# To do:
Copy each line containing the word "pink" from the records that follow, please.

#### Records for the task ####

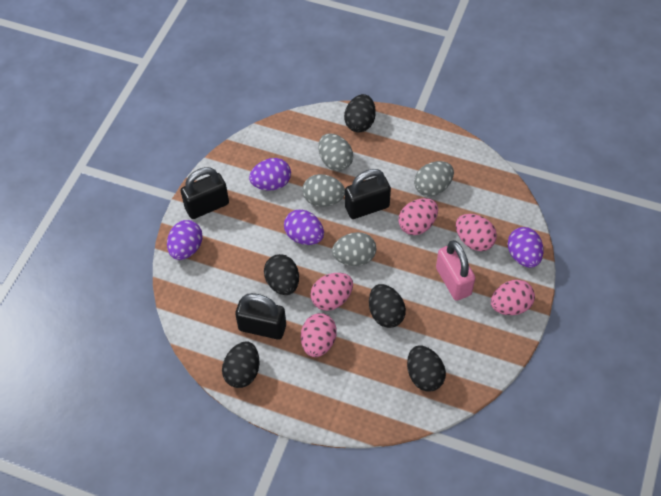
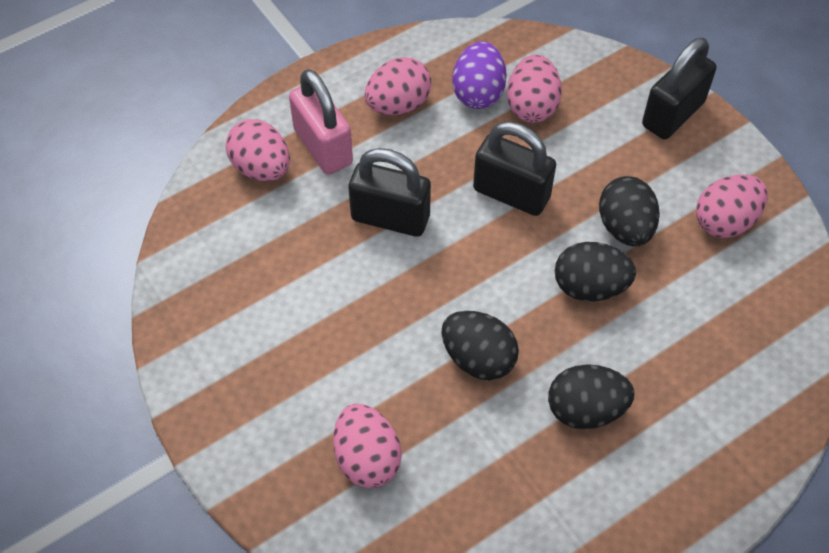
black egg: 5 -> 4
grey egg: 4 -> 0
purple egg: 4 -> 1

####
#### Records for the task ####

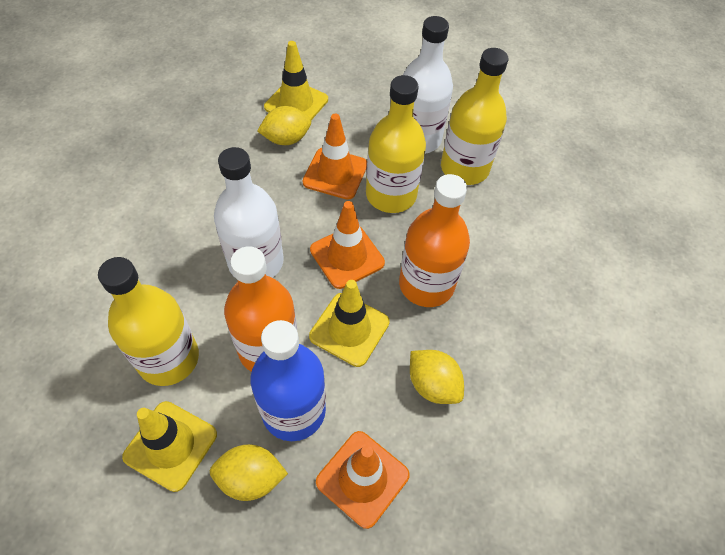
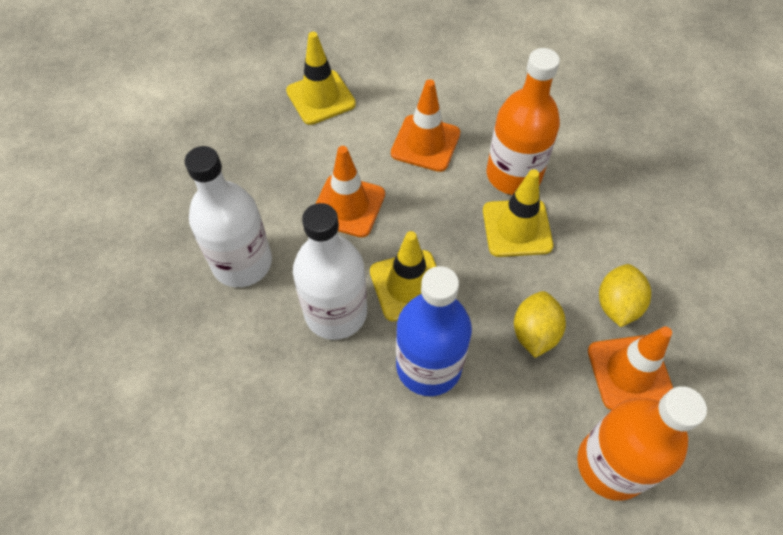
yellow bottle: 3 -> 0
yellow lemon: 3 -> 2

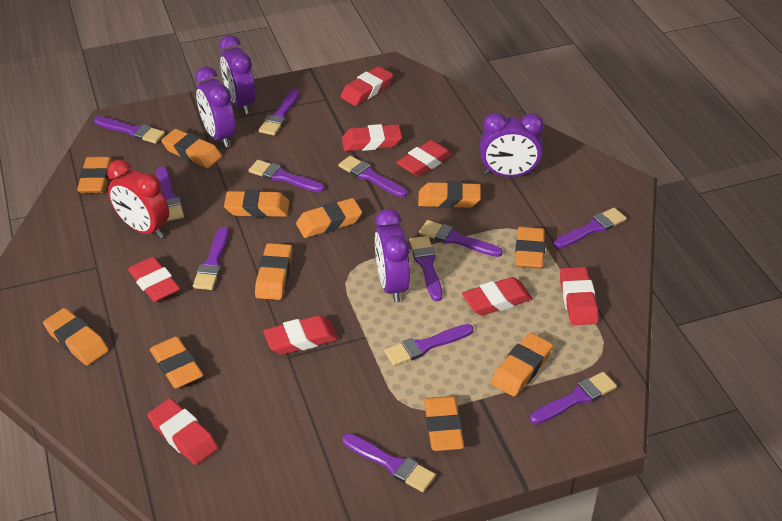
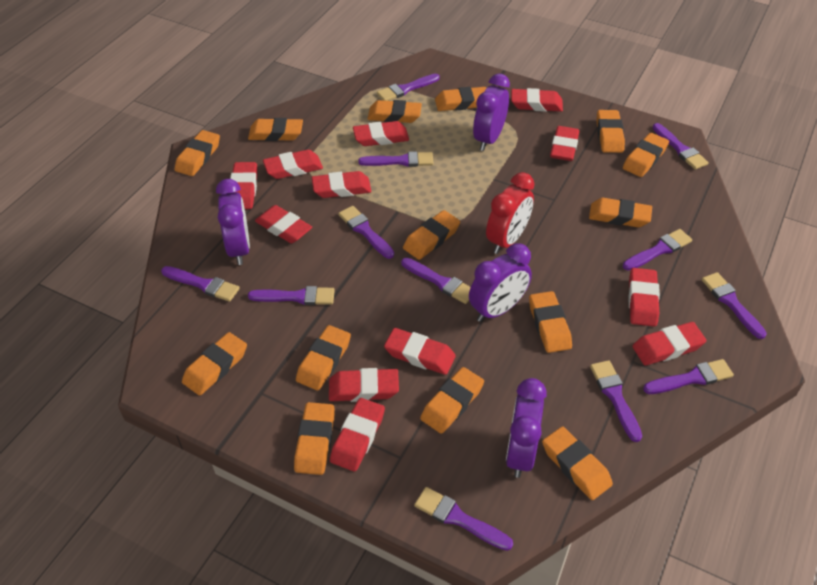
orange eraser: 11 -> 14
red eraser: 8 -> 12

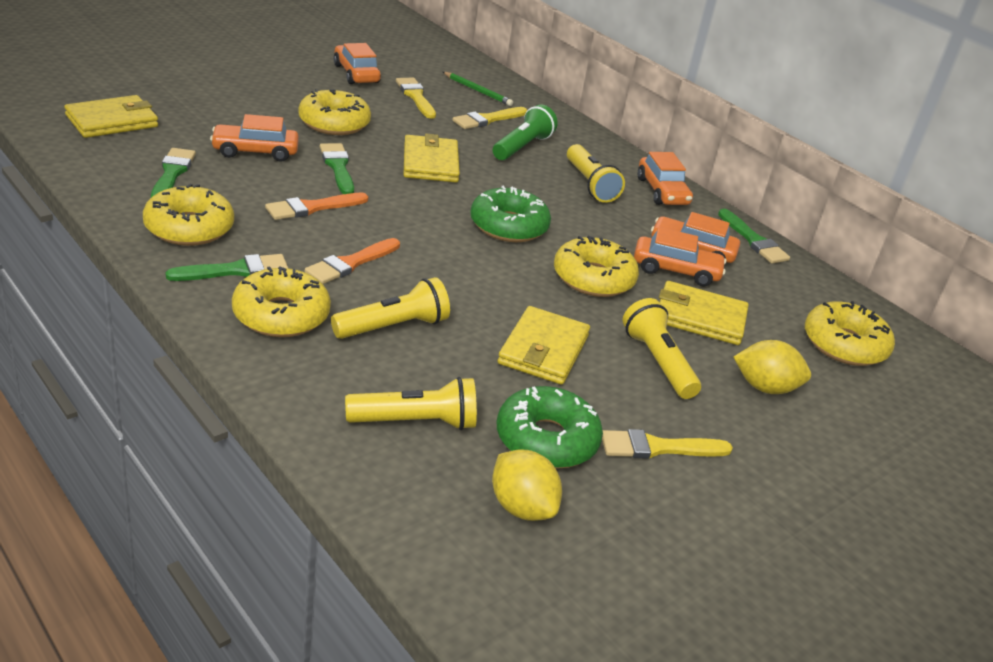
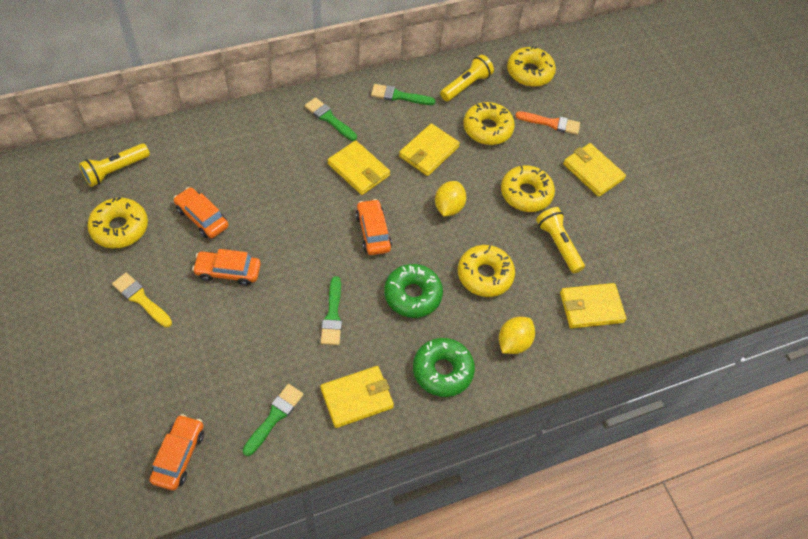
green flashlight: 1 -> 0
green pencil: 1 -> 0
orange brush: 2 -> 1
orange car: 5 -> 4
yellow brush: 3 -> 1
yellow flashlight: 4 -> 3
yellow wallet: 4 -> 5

####
#### Records for the task ####

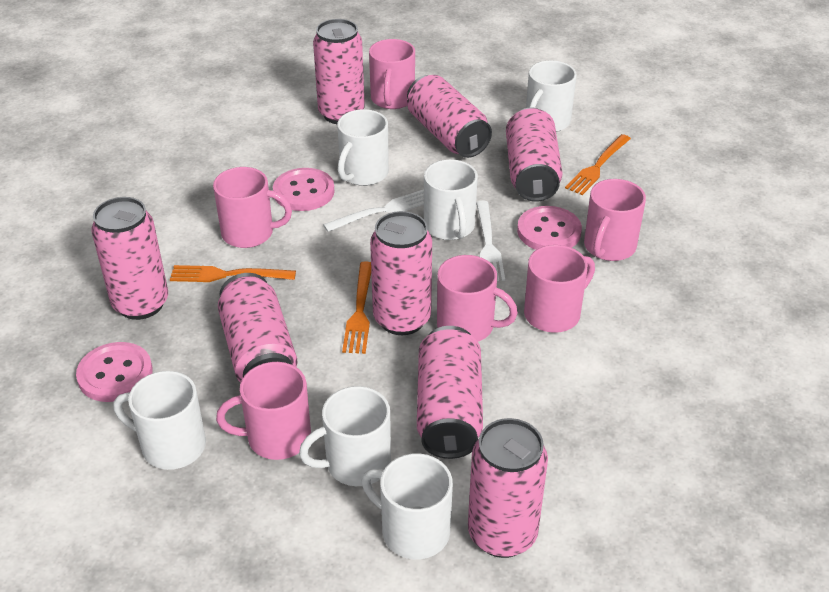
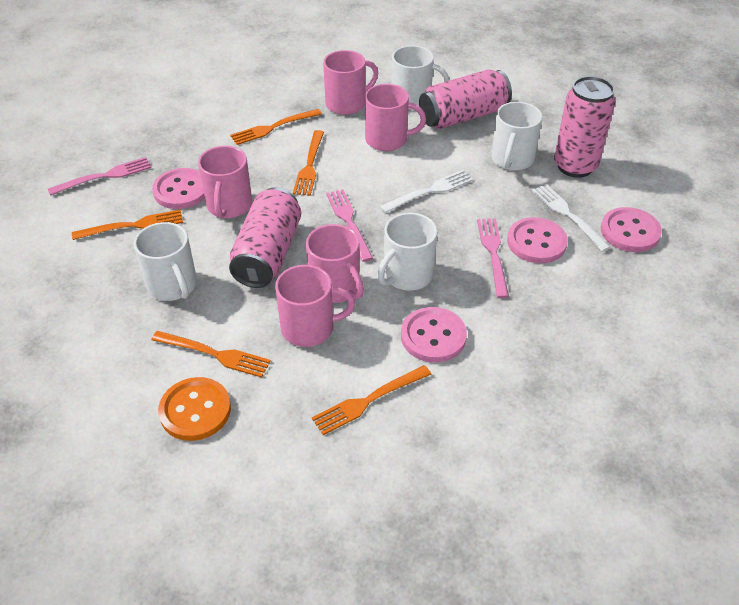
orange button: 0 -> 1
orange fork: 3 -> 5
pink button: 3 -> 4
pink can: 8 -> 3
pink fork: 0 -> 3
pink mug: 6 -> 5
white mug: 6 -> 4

####

# Exercise result:
pink button: 3 -> 4
pink can: 8 -> 3
pink fork: 0 -> 3
pink mug: 6 -> 5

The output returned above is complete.